(ENTRIES SUPPLIED Opens)

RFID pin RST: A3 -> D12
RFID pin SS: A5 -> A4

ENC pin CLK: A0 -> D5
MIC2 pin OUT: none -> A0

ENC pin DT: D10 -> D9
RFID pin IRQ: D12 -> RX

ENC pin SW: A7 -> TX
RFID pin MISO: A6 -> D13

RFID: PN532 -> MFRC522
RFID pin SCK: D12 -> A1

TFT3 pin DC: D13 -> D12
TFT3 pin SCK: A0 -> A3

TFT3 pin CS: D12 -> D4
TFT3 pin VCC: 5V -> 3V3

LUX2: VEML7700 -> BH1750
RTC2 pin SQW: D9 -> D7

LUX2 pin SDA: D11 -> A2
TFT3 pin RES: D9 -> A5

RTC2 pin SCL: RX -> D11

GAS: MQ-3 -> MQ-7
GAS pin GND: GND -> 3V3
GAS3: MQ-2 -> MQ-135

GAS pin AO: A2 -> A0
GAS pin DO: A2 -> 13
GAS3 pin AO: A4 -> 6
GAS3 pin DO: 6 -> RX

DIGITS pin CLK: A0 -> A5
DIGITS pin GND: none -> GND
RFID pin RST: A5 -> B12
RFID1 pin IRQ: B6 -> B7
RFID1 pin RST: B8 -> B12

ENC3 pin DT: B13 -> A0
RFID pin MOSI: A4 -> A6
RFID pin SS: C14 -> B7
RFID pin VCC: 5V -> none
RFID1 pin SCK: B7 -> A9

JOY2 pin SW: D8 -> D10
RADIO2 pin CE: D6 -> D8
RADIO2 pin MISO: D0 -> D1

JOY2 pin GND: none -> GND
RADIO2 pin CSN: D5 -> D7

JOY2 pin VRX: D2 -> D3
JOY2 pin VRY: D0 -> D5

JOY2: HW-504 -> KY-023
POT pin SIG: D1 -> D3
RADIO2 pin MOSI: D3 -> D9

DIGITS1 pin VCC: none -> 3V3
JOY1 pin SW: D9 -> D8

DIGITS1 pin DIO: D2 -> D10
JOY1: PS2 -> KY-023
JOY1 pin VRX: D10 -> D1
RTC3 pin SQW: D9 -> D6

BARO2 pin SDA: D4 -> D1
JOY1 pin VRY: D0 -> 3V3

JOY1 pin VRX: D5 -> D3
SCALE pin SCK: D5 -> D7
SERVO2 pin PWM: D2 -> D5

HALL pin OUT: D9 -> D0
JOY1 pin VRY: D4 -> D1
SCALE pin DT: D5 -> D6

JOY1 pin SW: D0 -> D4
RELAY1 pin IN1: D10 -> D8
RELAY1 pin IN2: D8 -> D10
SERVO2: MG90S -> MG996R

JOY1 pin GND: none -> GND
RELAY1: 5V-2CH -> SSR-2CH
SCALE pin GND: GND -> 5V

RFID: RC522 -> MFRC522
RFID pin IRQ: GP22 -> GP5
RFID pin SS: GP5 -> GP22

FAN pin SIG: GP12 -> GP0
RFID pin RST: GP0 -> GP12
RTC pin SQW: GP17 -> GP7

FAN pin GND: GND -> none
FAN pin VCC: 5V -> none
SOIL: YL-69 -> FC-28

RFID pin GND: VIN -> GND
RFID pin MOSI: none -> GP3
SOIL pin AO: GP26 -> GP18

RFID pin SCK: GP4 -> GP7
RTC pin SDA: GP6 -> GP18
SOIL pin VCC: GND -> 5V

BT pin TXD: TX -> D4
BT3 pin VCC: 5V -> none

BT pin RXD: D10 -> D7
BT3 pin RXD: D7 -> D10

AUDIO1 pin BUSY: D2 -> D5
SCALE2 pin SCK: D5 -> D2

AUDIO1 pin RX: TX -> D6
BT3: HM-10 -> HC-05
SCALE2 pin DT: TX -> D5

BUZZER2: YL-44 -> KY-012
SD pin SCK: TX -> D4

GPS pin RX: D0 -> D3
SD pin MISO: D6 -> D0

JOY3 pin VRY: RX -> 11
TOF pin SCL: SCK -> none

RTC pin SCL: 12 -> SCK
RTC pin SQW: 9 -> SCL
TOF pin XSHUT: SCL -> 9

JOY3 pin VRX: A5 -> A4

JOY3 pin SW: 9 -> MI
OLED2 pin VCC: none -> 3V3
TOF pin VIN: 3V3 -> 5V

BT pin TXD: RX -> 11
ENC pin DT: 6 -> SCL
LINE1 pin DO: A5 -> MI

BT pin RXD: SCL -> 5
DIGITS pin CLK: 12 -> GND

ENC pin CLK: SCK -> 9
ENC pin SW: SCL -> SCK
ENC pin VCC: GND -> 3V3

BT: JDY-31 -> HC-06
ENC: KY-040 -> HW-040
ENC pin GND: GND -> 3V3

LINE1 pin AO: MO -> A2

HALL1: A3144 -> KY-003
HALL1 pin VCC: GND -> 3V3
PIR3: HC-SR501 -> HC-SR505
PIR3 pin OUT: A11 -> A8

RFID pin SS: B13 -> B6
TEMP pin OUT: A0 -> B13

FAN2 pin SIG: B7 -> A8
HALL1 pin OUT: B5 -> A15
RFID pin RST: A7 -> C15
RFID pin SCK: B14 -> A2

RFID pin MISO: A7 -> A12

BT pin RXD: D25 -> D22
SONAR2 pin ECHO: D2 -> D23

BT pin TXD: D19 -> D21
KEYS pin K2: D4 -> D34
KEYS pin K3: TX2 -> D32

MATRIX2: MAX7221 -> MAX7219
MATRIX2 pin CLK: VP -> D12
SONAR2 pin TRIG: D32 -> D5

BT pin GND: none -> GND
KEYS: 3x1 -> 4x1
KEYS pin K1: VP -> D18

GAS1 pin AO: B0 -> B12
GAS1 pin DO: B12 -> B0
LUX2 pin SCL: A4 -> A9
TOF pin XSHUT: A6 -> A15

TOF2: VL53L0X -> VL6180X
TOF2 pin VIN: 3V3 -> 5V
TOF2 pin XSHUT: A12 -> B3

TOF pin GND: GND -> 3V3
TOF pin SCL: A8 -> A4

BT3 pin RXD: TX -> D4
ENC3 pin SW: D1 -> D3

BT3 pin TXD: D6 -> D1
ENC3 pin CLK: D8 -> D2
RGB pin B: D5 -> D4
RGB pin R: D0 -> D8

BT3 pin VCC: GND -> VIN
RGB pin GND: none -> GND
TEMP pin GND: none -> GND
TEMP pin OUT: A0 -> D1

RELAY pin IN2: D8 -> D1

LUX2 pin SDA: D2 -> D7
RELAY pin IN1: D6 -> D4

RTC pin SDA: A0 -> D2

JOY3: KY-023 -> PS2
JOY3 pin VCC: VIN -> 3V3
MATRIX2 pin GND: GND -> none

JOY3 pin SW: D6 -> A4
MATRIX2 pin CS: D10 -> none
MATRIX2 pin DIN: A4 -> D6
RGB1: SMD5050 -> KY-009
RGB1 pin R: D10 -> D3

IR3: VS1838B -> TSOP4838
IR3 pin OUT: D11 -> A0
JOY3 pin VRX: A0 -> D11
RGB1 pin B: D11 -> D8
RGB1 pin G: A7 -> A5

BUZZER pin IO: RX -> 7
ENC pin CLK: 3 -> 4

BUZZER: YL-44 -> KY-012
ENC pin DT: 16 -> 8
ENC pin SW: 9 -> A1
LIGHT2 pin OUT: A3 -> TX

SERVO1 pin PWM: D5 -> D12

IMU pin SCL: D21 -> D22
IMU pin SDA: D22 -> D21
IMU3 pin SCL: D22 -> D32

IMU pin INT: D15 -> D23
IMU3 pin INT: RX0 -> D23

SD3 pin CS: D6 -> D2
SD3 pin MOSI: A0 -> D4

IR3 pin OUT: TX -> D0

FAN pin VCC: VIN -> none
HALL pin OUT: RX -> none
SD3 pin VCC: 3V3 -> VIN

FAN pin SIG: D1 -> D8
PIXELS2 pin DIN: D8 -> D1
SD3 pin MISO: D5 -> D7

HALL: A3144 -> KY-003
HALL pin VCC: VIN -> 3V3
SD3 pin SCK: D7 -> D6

(ENTRIES SUPPLIED Closes)

• **YOUR TASK**:
The required output is every line above from the one with "RFID: PN532 -> MFRC522" down to the one with "HALL pin OUT: D9 -> D0", restated word for word, ends included.

• **TASK RESPONSE**:
RFID: PN532 -> MFRC522
RFID pin SCK: D12 -> A1

TFT3 pin DC: D13 -> D12
TFT3 pin SCK: A0 -> A3

TFT3 pin CS: D12 -> D4
TFT3 pin VCC: 5V -> 3V3

LUX2: VEML7700 -> BH1750
RTC2 pin SQW: D9 -> D7

LUX2 pin SDA: D11 -> A2
TFT3 pin RES: D9 -> A5

RTC2 pin SCL: RX -> D11

GAS: MQ-3 -> MQ-7
GAS pin GND: GND -> 3V3
GAS3: MQ-2 -> MQ-135

GAS pin AO: A2 -> A0
GAS pin DO: A2 -> 13
GAS3 pin AO: A4 -> 6
GAS3 pin DO: 6 -> RX

DIGITS pin CLK: A0 -> A5
DIGITS pin GND: none -> GND
RFID pin RST: A5 -> B12
RFID1 pin IRQ: B6 -> B7
RFID1 pin RST: B8 -> B12

ENC3 pin DT: B13 -> A0
RFID pin MOSI: A4 -> A6
RFID pin SS: C14 -> B7
RFID pin VCC: 5V -> none
RFID1 pin SCK: B7 -> A9

JOY2 pin SW: D8 -> D10
RADIO2 pin CE: D6 -> D8
RADIO2 pin MISO: D0 -> D1

JOY2 pin GND: none -> GND
RADIO2 pin CSN: D5 -> D7

JOY2 pin VRX: D2 -> D3
JOY2 pin VRY: D0 -> D5

JOY2: HW-504 -> KY-023
POT pin SIG: D1 -> D3
RADIO2 pin MOSI: D3 -> D9

DIGITS1 pin VCC: none -> 3V3
JOY1 pin SW: D9 -> D8

DIGITS1 pin DIO: D2 -> D10
JOY1: PS2 -> KY-023
JOY1 pin VRX: D10 -> D1
RTC3 pin SQW: D9 -> D6

BARO2 pin SDA: D4 -> D1
JOY1 pin VRY: D0 -> 3V3

JOY1 pin VRX: D5 -> D3
SCALE pin SCK: D5 -> D7
SERVO2 pin PWM: D2 -> D5

HALL pin OUT: D9 -> D0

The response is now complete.